**Task prompt**
Using the data below, count the lines that carry the string "shape" and write only the count.

*** Block opens ***

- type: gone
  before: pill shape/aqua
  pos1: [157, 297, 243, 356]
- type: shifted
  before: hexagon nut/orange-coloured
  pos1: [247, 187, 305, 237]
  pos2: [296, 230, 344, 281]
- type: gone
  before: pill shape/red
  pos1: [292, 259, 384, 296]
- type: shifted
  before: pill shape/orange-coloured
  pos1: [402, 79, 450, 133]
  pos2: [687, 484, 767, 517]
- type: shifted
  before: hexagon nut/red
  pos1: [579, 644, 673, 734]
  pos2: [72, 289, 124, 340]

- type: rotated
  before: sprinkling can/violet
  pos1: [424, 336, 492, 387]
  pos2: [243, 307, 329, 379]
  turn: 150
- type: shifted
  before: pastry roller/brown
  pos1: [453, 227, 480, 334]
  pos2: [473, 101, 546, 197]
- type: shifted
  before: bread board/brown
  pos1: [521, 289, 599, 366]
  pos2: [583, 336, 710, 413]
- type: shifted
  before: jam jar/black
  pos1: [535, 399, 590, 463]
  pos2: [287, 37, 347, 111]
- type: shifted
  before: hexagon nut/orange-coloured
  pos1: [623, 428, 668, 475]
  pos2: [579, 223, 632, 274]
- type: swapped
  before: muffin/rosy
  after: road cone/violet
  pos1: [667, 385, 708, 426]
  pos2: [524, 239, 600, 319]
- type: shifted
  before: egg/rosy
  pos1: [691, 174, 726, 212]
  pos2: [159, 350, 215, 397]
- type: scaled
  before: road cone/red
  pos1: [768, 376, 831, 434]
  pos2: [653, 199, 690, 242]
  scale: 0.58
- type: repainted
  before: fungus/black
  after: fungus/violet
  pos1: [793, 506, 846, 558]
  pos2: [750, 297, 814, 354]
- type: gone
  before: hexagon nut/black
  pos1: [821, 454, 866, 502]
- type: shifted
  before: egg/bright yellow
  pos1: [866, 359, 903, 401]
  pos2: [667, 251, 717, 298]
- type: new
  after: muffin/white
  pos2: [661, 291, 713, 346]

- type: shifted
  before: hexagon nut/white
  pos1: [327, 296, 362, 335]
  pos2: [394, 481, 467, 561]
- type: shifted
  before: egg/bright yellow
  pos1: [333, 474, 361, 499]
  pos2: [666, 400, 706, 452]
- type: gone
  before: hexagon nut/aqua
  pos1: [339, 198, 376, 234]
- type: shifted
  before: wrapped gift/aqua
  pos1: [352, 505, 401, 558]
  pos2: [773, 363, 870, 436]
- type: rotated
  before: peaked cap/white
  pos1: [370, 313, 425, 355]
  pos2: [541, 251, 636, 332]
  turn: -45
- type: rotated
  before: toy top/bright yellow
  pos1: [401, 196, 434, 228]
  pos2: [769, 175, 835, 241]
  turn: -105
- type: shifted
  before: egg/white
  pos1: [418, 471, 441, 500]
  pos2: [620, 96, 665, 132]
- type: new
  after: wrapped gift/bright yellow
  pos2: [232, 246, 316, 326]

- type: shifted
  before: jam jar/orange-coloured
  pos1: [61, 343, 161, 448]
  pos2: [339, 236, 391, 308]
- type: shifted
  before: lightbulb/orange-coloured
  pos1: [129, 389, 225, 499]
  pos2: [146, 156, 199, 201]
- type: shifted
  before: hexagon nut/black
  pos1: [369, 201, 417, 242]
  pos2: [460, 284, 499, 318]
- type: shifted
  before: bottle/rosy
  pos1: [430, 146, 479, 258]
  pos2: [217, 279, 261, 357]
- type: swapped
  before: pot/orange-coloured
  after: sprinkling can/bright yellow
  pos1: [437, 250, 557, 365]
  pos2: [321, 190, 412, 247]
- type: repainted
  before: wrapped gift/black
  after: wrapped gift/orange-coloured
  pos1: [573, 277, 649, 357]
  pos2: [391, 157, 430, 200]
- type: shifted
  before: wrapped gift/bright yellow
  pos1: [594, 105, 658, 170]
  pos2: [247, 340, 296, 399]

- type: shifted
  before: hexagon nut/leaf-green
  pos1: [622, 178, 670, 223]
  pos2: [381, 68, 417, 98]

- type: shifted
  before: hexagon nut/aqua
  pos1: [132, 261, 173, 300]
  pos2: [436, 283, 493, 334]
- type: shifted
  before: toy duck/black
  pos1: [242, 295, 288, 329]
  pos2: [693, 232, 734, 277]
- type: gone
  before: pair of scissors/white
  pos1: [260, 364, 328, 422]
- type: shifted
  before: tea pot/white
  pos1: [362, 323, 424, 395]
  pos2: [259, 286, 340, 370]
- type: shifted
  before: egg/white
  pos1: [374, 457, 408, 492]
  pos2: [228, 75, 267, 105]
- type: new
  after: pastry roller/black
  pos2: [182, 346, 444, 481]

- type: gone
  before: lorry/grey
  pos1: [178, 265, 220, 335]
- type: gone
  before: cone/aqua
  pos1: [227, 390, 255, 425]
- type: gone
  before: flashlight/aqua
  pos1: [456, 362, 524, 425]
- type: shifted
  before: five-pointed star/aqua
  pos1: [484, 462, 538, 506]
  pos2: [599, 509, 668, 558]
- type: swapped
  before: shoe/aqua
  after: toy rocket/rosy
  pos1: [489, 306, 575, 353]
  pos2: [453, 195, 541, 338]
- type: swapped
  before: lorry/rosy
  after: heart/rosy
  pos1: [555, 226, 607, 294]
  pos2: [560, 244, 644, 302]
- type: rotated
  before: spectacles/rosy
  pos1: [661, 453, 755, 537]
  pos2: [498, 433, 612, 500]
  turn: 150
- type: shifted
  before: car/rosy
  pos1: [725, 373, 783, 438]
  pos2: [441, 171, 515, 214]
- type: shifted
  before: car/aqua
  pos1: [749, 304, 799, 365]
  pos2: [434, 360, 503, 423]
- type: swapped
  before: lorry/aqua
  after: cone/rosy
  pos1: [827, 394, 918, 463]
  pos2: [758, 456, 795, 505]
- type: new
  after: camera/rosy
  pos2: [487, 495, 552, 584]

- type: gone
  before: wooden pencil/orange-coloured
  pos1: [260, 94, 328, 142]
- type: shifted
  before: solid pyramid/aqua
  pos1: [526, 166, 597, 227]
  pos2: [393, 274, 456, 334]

*** Block closes ***

**Answer space**
3